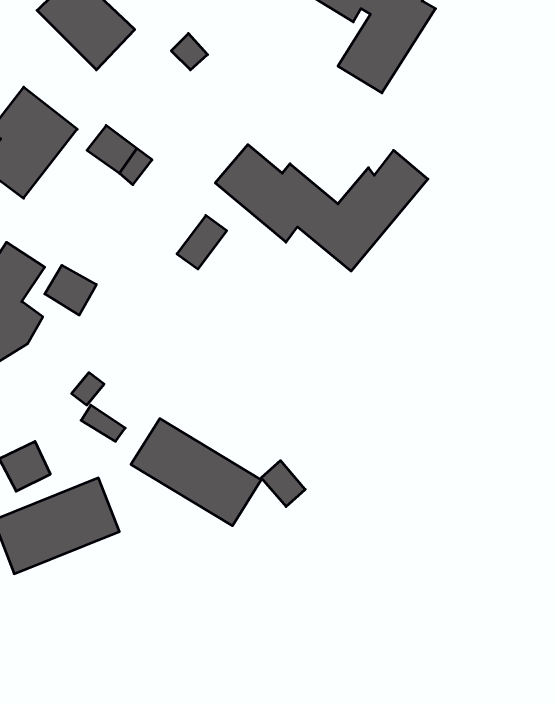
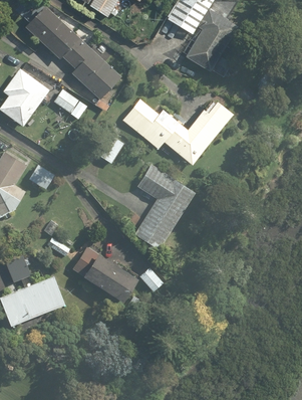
building: none -> [62,41,119,102]
building: none -> [139,163,198,246]

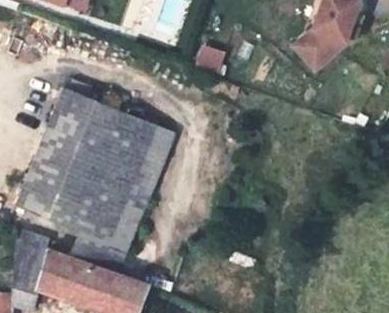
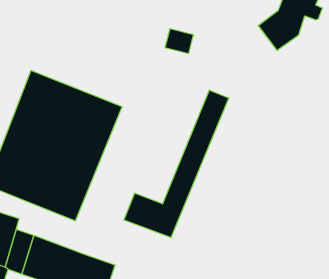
building: [68,125,175,275] -> [124,90,229,238]

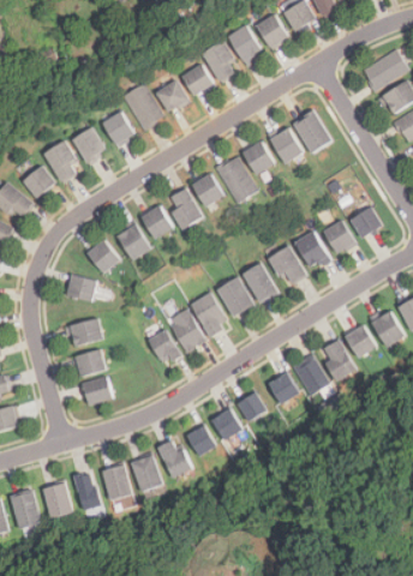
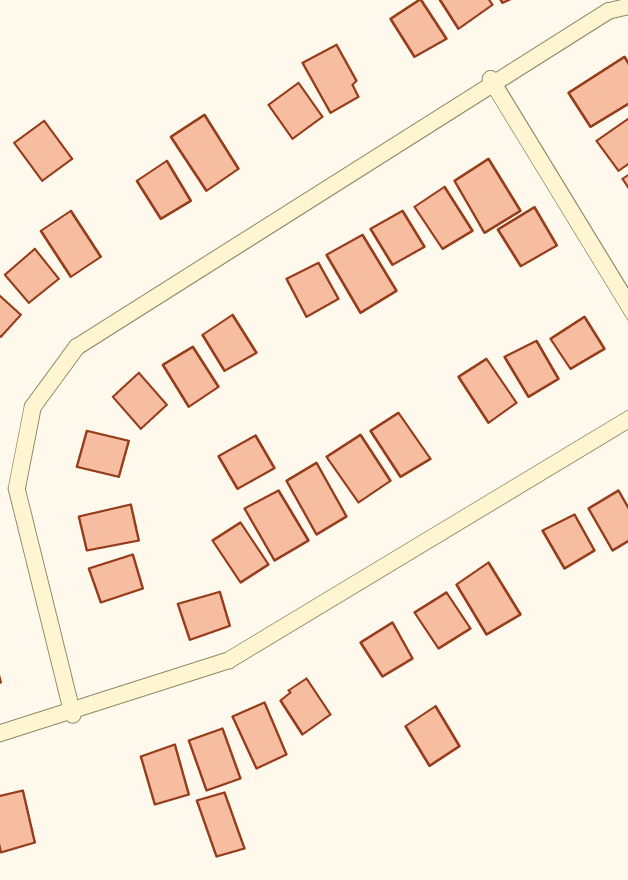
building: [226,25,261,65] -> none
building: [154,80,187,114] -> none
building: [71,128,106,164] -> [14,121,72,181]
building: none -> [498,207,557,266]
building: [166,187,202,228] -> none
building: [268,245,306,287] -> none
building: none -> [219,435,275,489]
building: [319,338,357,379] -> none
building: [80,376,112,404] -> [178,592,230,640]
building: [211,404,244,440] -> [406,706,459,766]
building: [73,470,102,509] -> [197,793,245,857]
building: [43,480,73,518] -> none

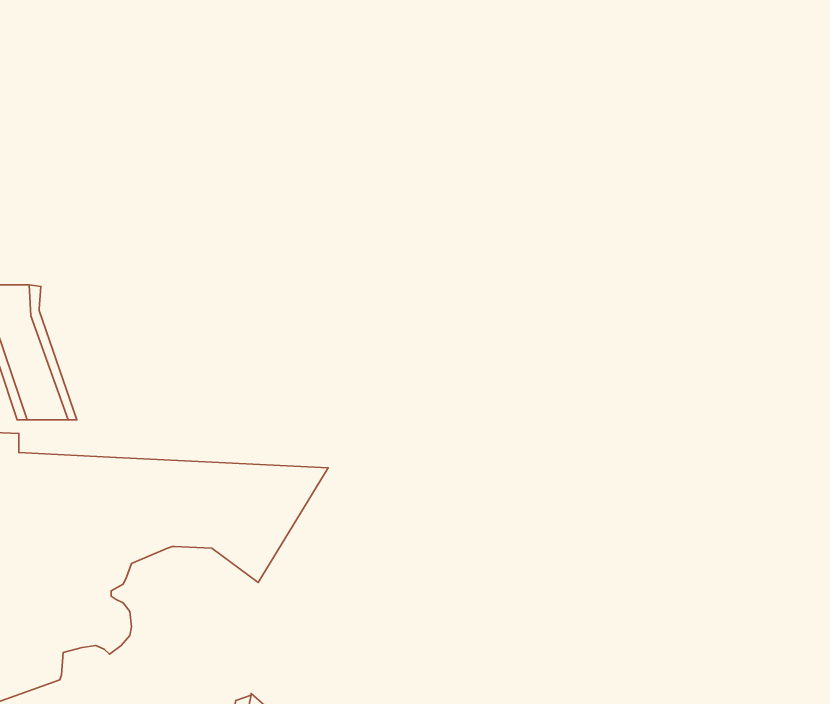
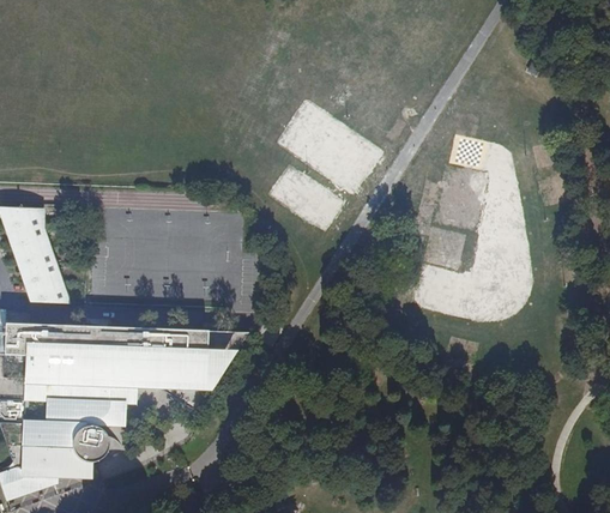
building: none -> [93,390,137,427]
building: none -> [59,459,92,479]

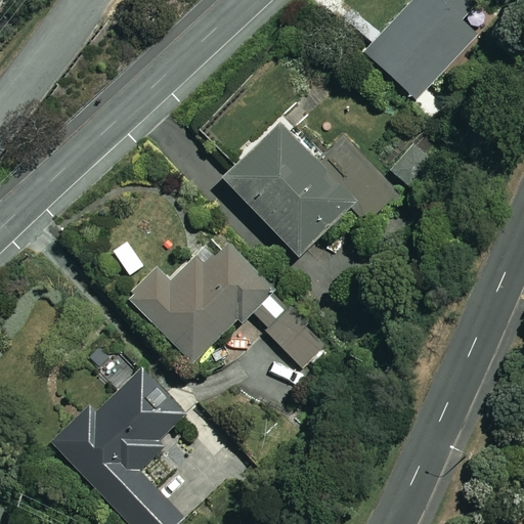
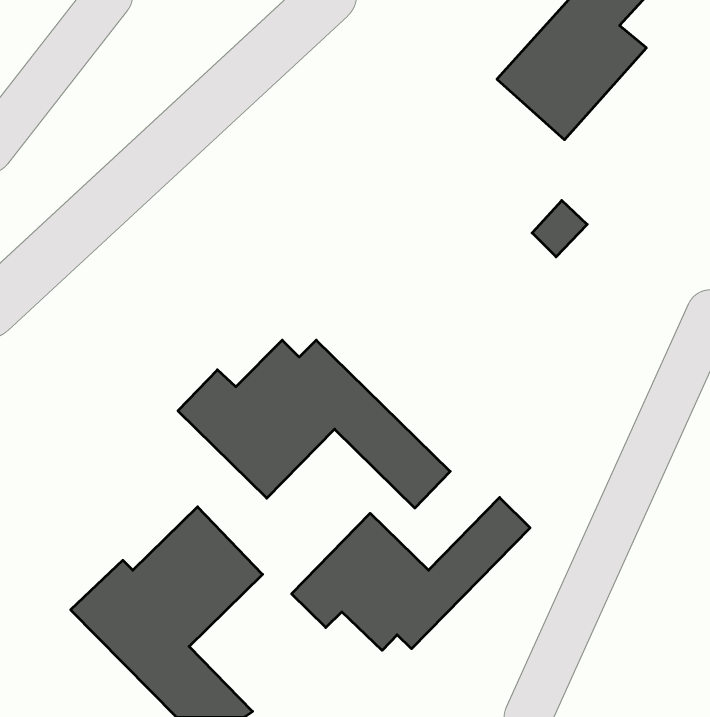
building: [226,125,392,257] -> none
building: none -> [292,497,530,650]

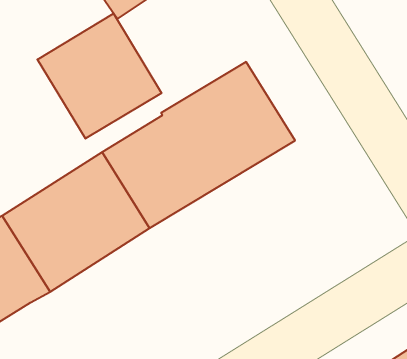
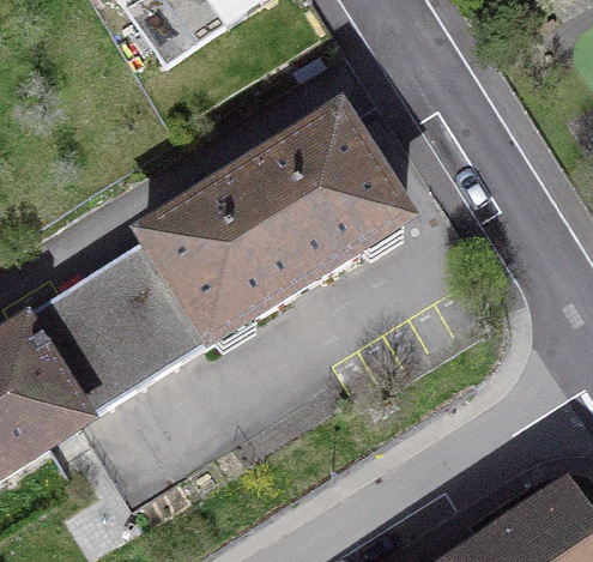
building: [37,13,161,139] -> none

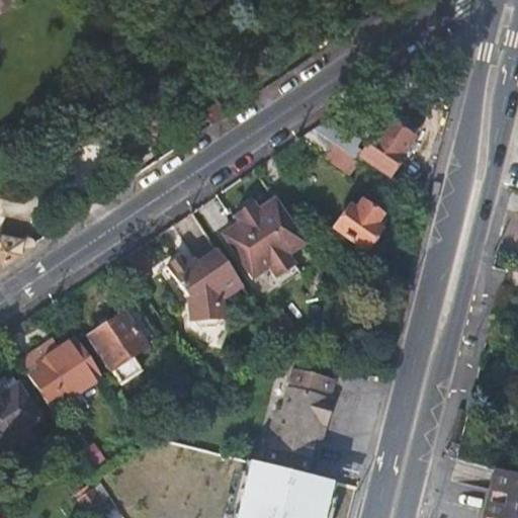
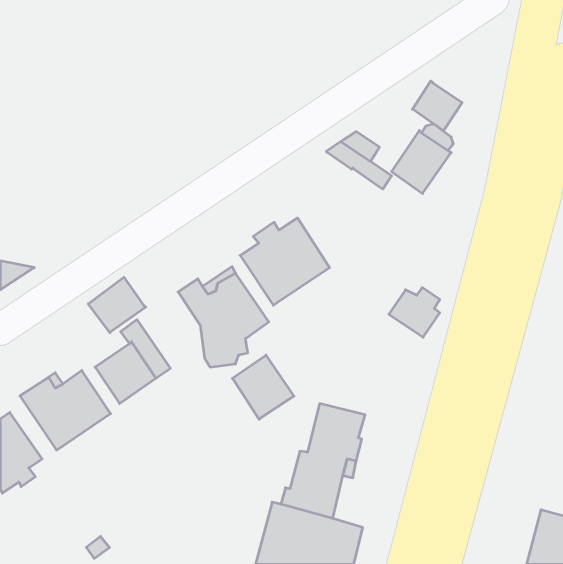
building: none -> [412,81,462,131]
building: [334,204,380,250] -> [389,288,440,337]
building: none -> [88,277,146,333]
building: none -> [232,355,294,419]

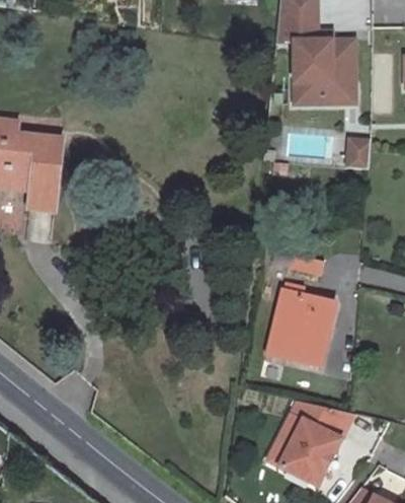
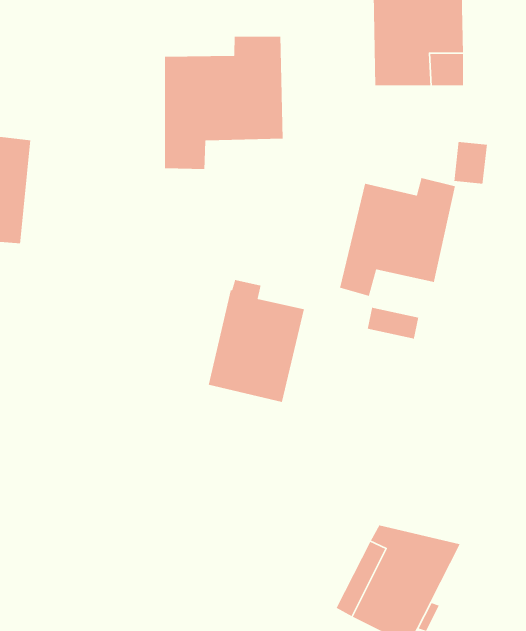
building: none -> [164,36,284,170]
building: none -> [339,177,456,297]
building: [266,281,332,365] -> [208,279,305,403]

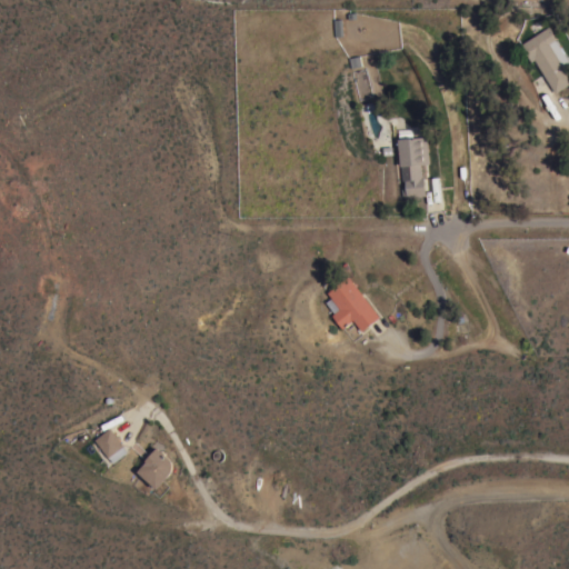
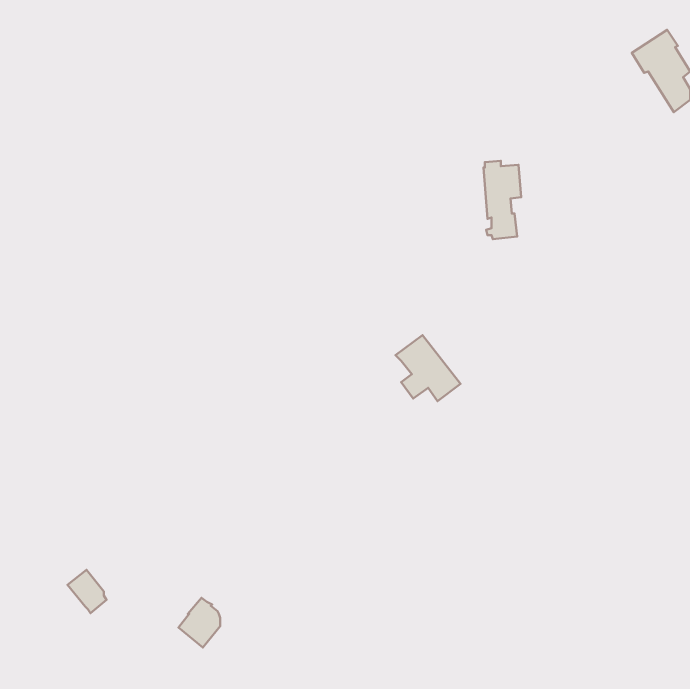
building: [94,428,127,463] -> [67,570,107,613]
building: [138,448,172,489] -> [178,598,220,648]

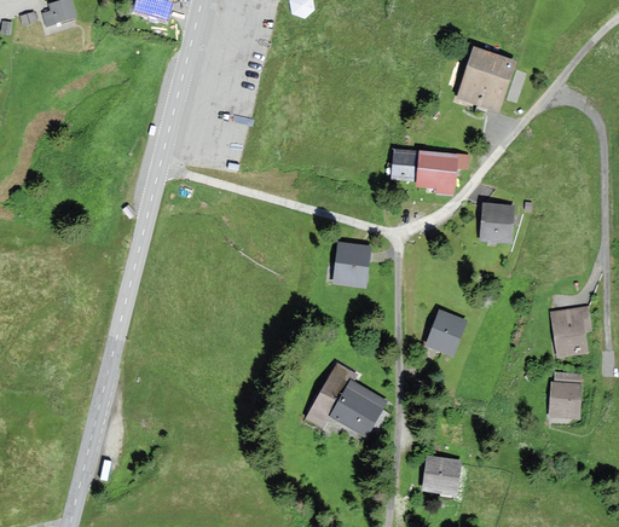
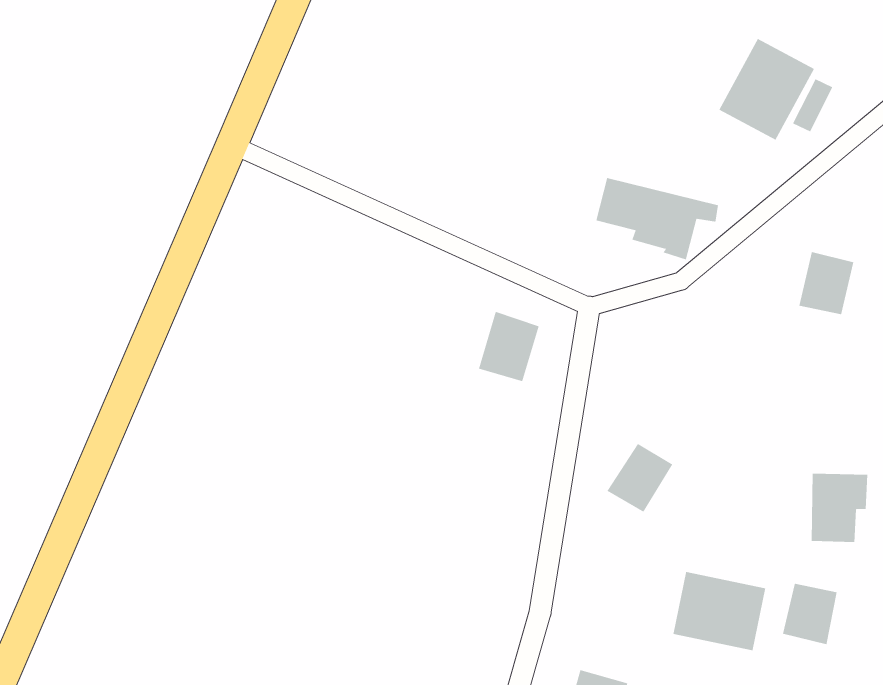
building: [481,203,511,239] -> [798,251,854,315]
building: [307,364,384,433] -> none
building: none -> [673,571,766,651]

> [Exercise goal]
Look above for the line with "building: none -> [59,459,92,479]"; quote it and every line after it, stopping after the line with "building: none -> [164,36,284,170]", exactly, with nothing added and without pictures.

> [Final answer]
building: none -> [59,459,92,479]

building: [226,125,392,257] -> none
building: none -> [292,497,530,650]

building: [37,13,161,139] -> none

building: none -> [412,81,462,131]
building: [334,204,380,250] -> [389,288,440,337]
building: none -> [88,277,146,333]
building: none -> [232,355,294,419]

building: none -> [164,36,284,170]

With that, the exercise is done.